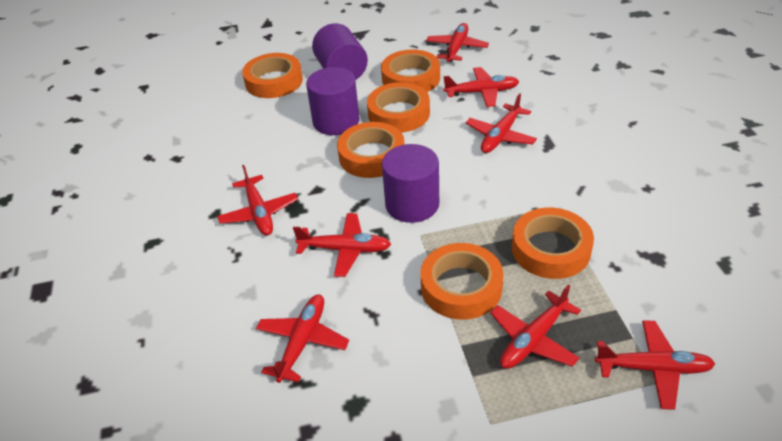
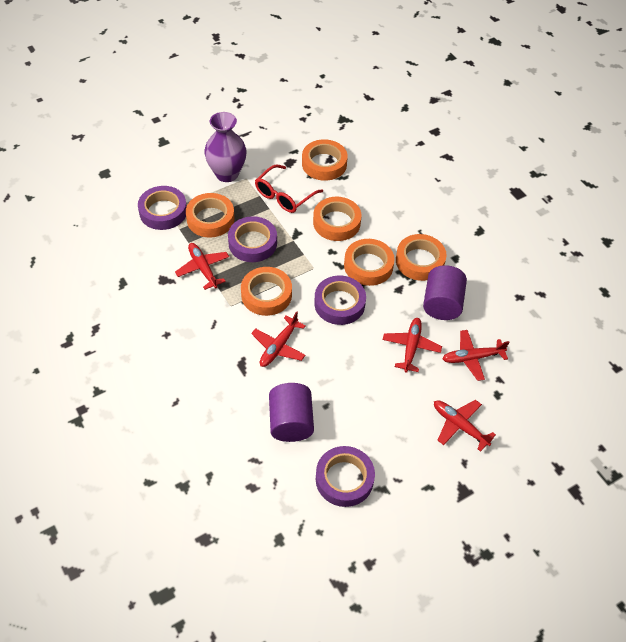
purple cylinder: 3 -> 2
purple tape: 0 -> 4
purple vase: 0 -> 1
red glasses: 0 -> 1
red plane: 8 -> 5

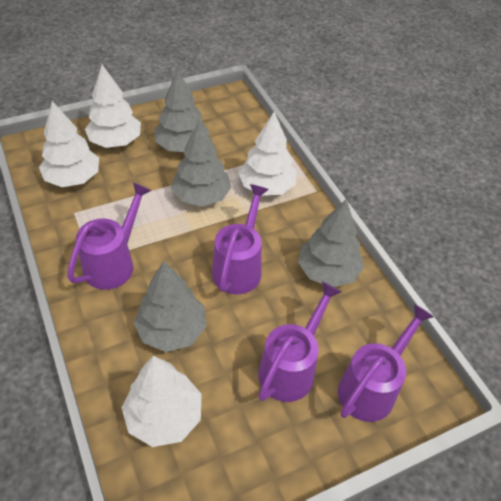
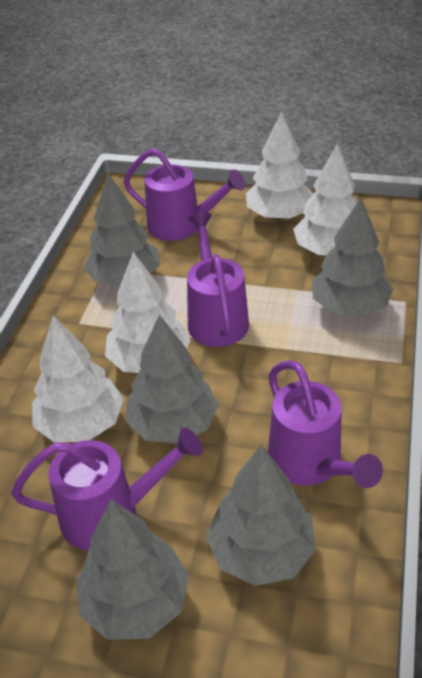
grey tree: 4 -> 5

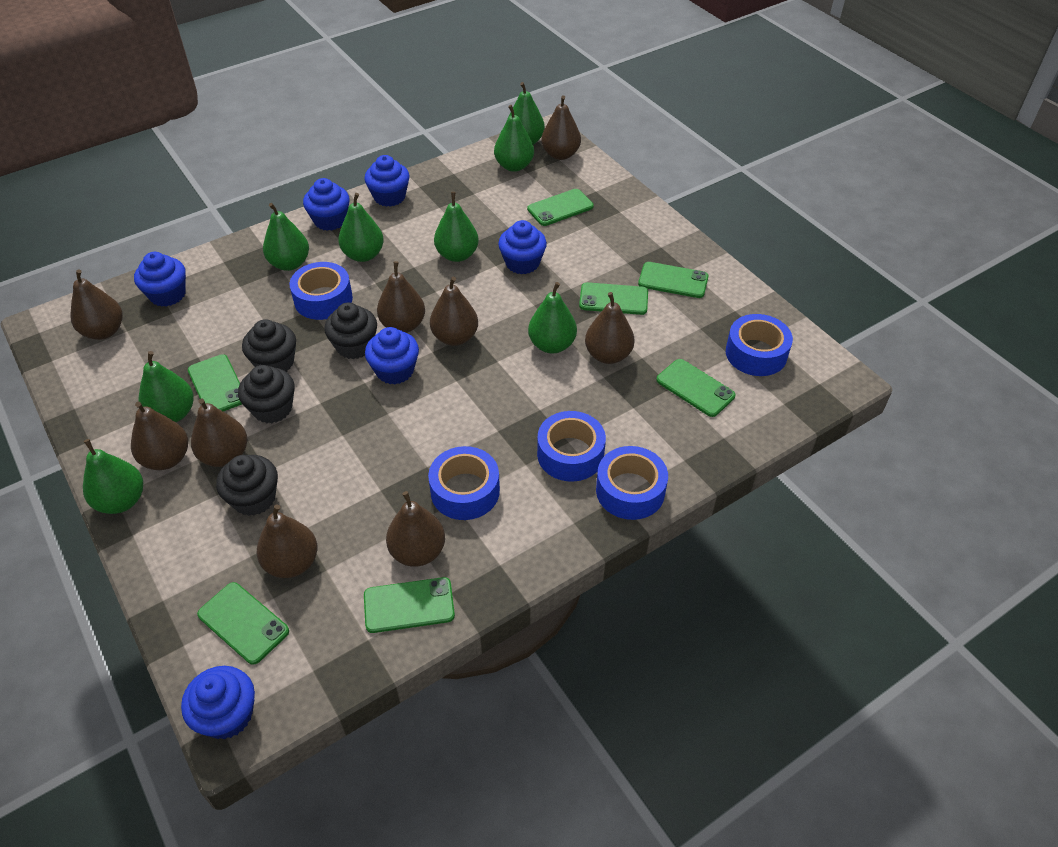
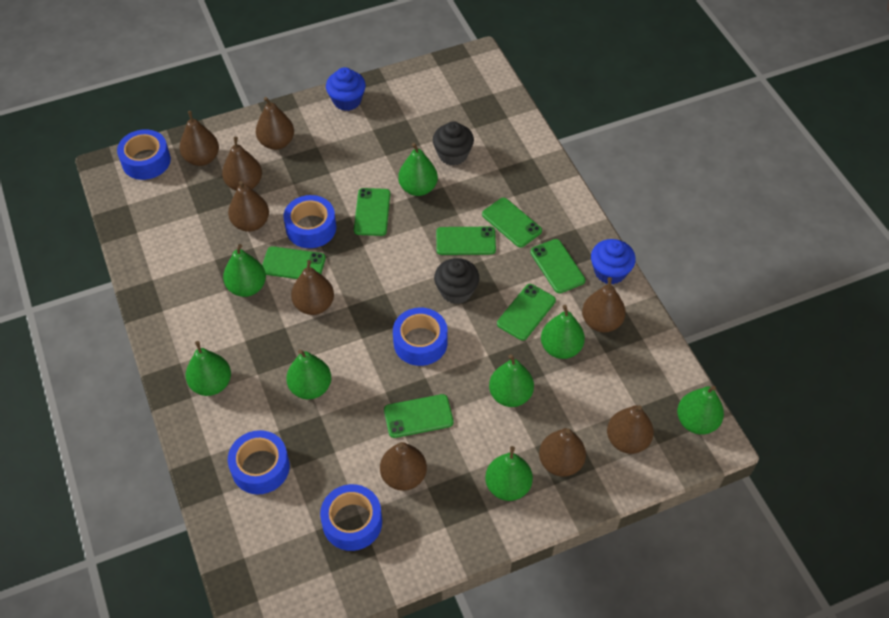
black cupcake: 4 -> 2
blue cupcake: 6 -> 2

◆ ◆ ◆

HOW TO COMPLETE THIS TASK: Nothing but lines that contain "purple" should appear in the answer. Copy each from the records.

TASK SOLUTION:
purple cylinder: 3 -> 2
purple tape: 0 -> 4
purple vase: 0 -> 1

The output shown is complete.